→ To do: Your answer must restate the listing below word for word and contain no images.

→ Exercise data:
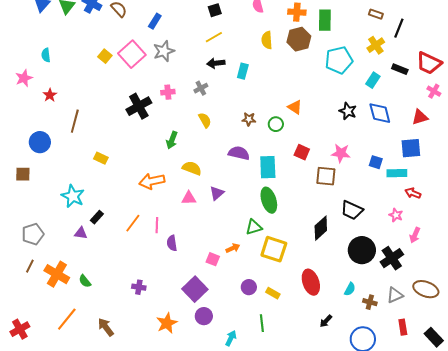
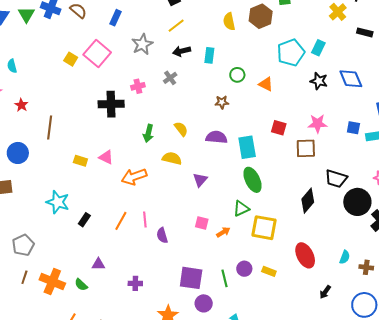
gray star: (164, 51) -> (142, 44), moved
cyan pentagon: (339, 60) -> (291, 53), moved
cyan rectangle: (373, 80) -> (318, 48), moved
black cross: (139, 106) -> (111, 104), turned 35
yellow semicircle: (205, 120) -> (181, 129), moved
green circle: (276, 124) -> (237, 75), moved
pink triangle: (189, 198) -> (106, 157), moved, turned 35
purple triangle: (81, 233) -> (98, 264), moved
black circle: (362, 250) -> (357, 202), moved
pink square: (213, 259) -> (202, 223), moved
purple square: (195, 289) -> (191, 278), turned -30
green line: (262, 323) -> (224, 278), moved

→ Response:
gray star: (164, 51) -> (142, 44), moved
cyan pentagon: (339, 60) -> (291, 53), moved
cyan rectangle: (373, 80) -> (318, 48), moved
black cross: (139, 106) -> (111, 104), turned 35
yellow semicircle: (205, 120) -> (181, 129), moved
green circle: (276, 124) -> (237, 75), moved
pink triangle: (189, 198) -> (106, 157), moved, turned 35
purple triangle: (81, 233) -> (98, 264), moved
black circle: (362, 250) -> (357, 202), moved
pink square: (213, 259) -> (202, 223), moved
purple square: (195, 289) -> (191, 278), turned -30
green line: (262, 323) -> (224, 278), moved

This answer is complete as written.